# ASSIGNMENT:
The expected output is each line from the one containing "(234, 127) = (199, 175): none -> blue cake" to the last line of the data below, set down exactly, minus the pictures.

# Before-and-after scene images:
Content starts

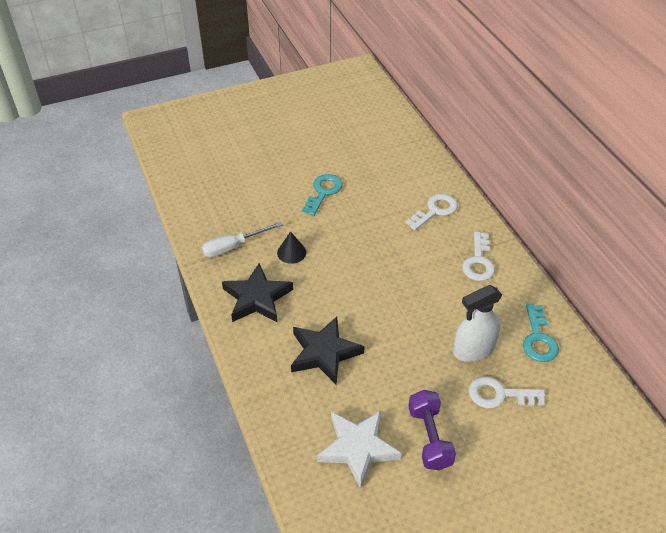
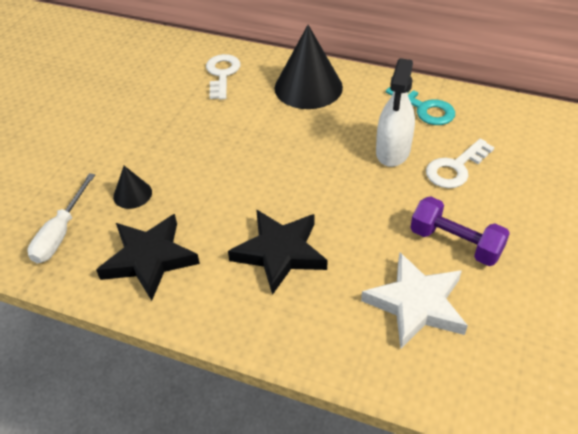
camera: 45 degrees left, 0 degrees up
(323, 192) = (97, 124): turquoise key -> none
(478, 262) = (308, 87): white key -> black cone

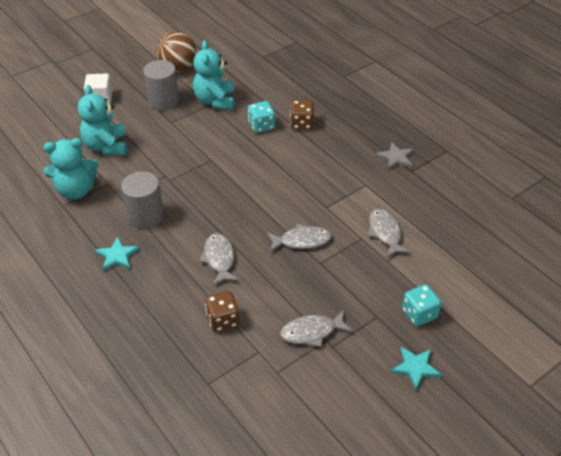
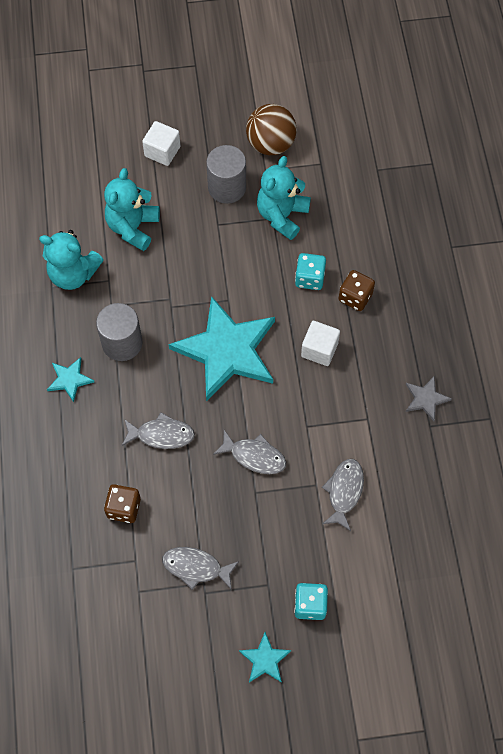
camera: 30 degrees right, 20 degrees up
(219, 259) = (161, 435): grey fish -> grey fish turned 75 degrees clockwise
(232, 188) = (227, 350): none -> turquoise star
(300, 161) = (319, 349): none -> white cube

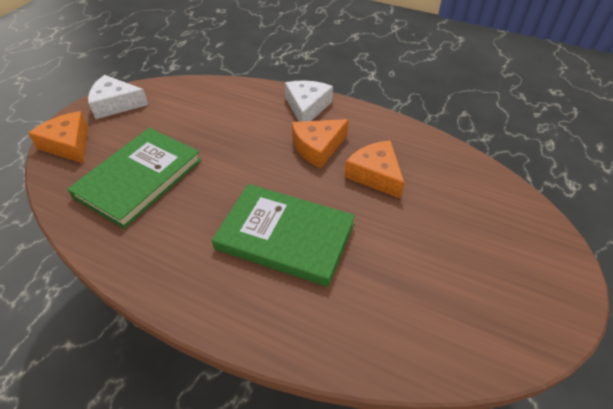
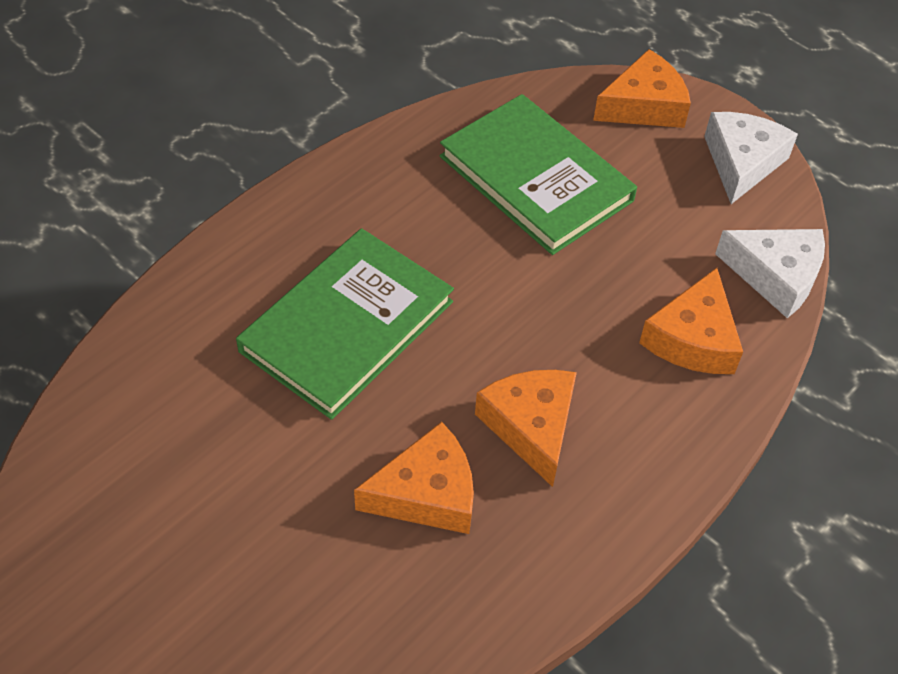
camera: 105 degrees right, 5 degrees up
(242, 106) = (692, 338): none -> orange cheese
(307, 107) = (662, 445): white cheese -> white cheese (775, 276)

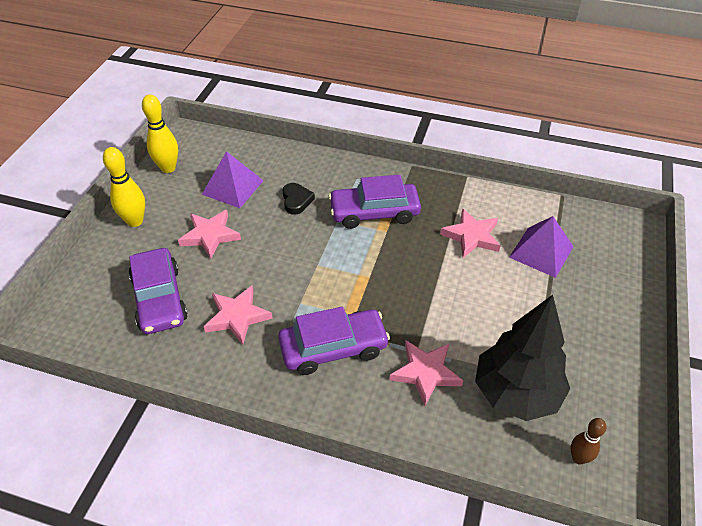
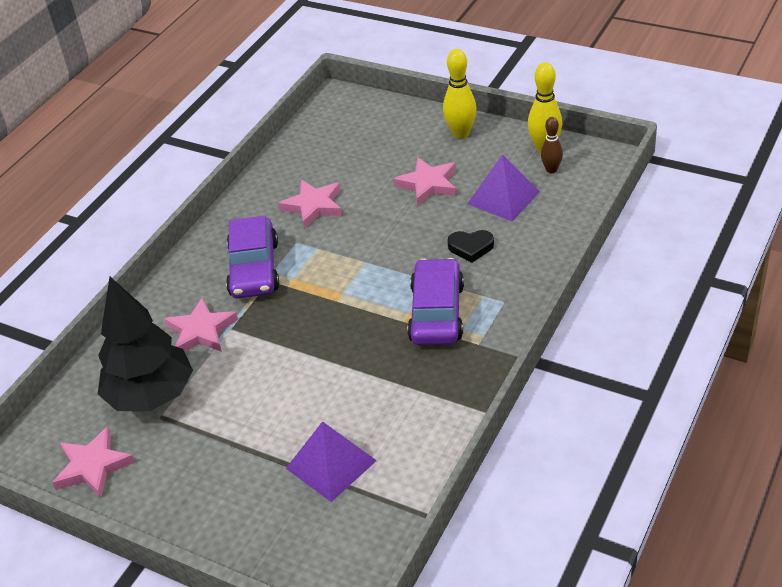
camera: 105 degrees right, 5 degrees down
(159, 299) = (351, 157): purple car -> none
(471, 236) = (375, 398): pink star -> pink star (93, 466)
(578, 458) = (67, 428): brown bowling pin -> brown bowling pin (551, 170)

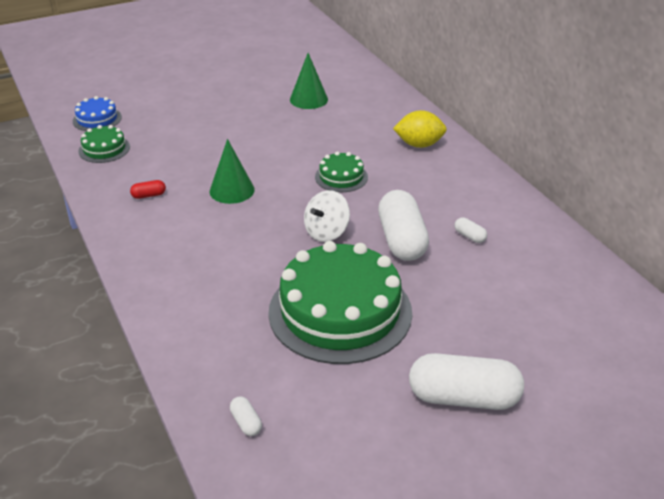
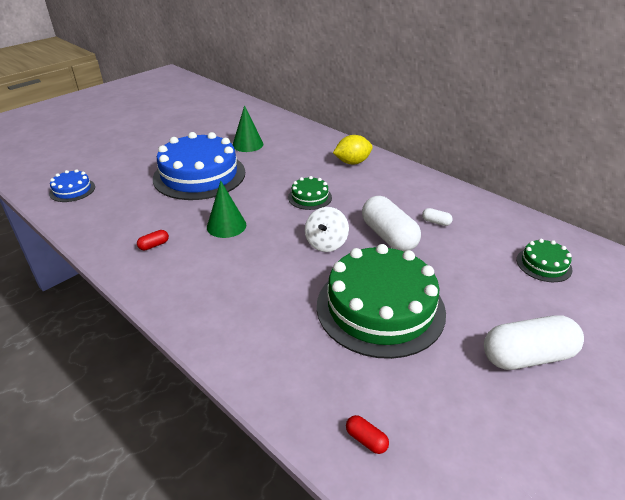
camera: 20 degrees left, 0 degrees up
(104, 149) = (91, 214): green cake -> green cake (543, 264)
(234, 127) = (199, 175): none -> blue cake
(246, 423) = (366, 440): white capsule -> red capsule

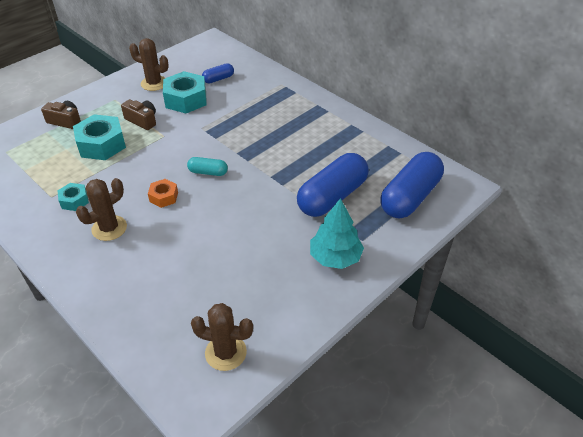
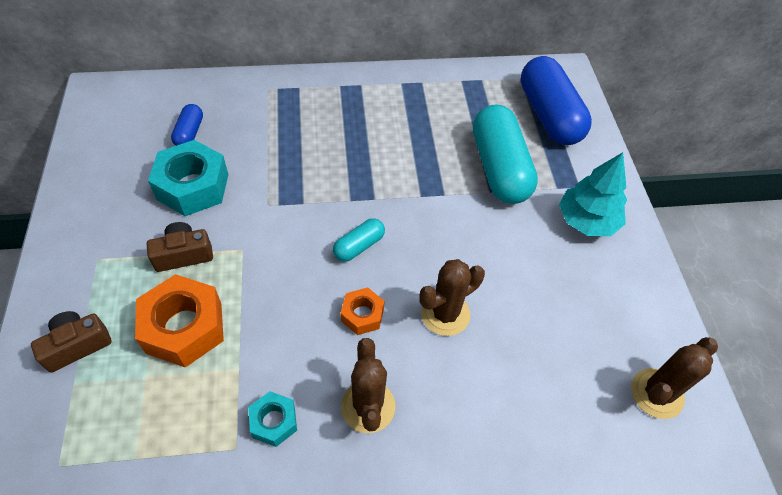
camera: 55 degrees left, 10 degrees up
(101, 144) = (184, 327): turquoise nut -> orange nut
(154, 83) = (116, 198): brown cactus -> brown cactus (445, 314)
(332, 197) = (499, 168): blue capsule -> turquoise capsule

Content ends

# TASK ANSWER:
(234, 127) = (199, 175): none -> blue cake
(246, 423) = (366, 440): white capsule -> red capsule

camera: 55 degrees left, 10 degrees up
(101, 144) = (184, 327): turquoise nut -> orange nut
(154, 83) = (116, 198): brown cactus -> brown cactus (445, 314)
(332, 197) = (499, 168): blue capsule -> turquoise capsule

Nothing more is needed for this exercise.